= Records provided =
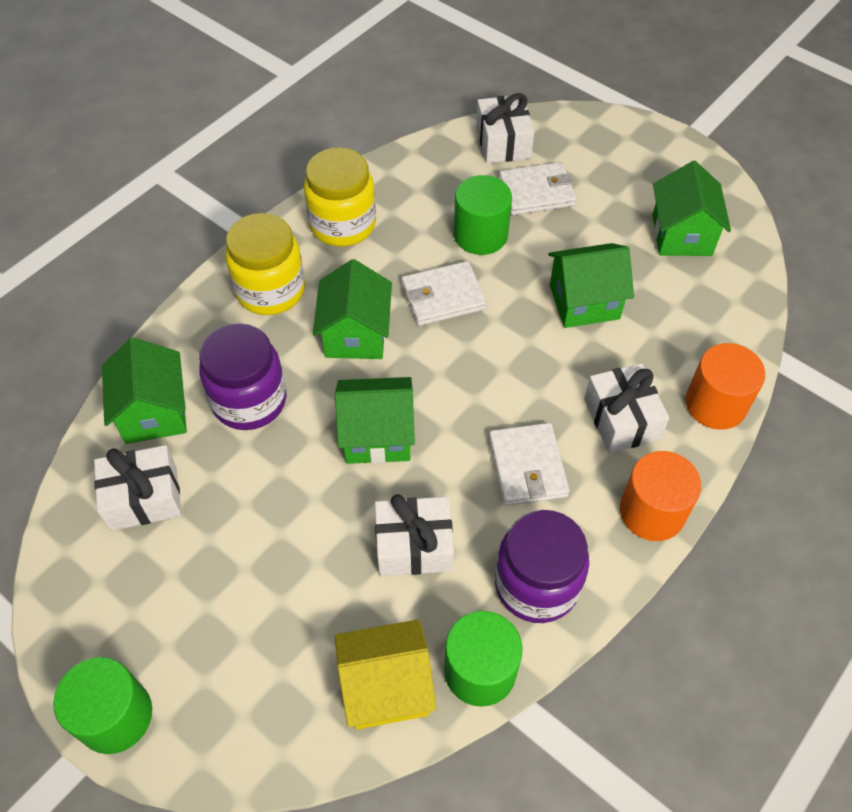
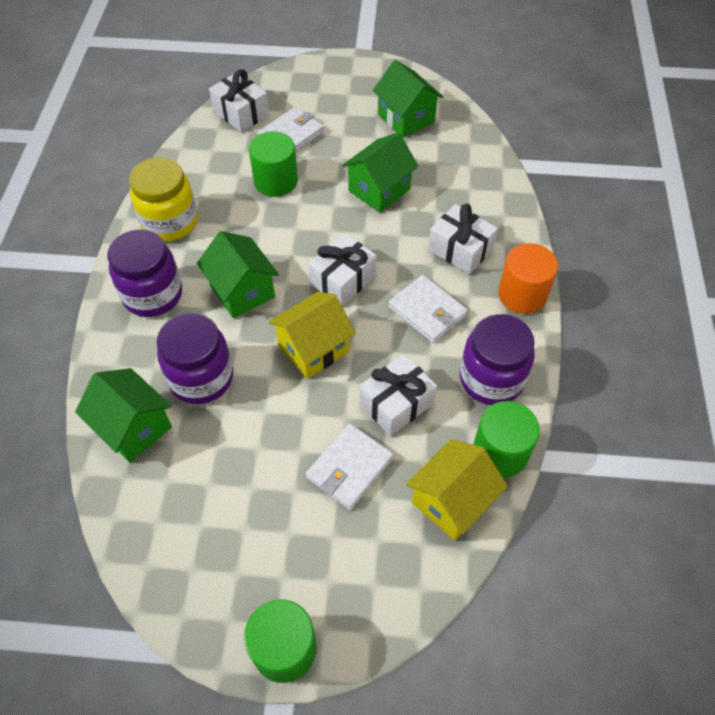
camera: 35 degrees left, 0 degrees up
white gift [94,445,182,531] -> white gift moved to [308,233,377,307]
yellow jar [226,213,305,315] -> purple jar [108,229,182,317]
green house [335,377,415,464] -> yellow house [268,292,356,379]
white wallet [402,261,487,326] -> white wallet moved to [306,423,394,510]
orange cylinder [686,343,765,430] -> none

= Exercise prompt =
Could you output the lines above, exactly as written, from the one containing "white wallet [402,261,487,326]" through the last, with both ends included and no others?

= Exercise result =
white wallet [402,261,487,326] -> white wallet moved to [306,423,394,510]
orange cylinder [686,343,765,430] -> none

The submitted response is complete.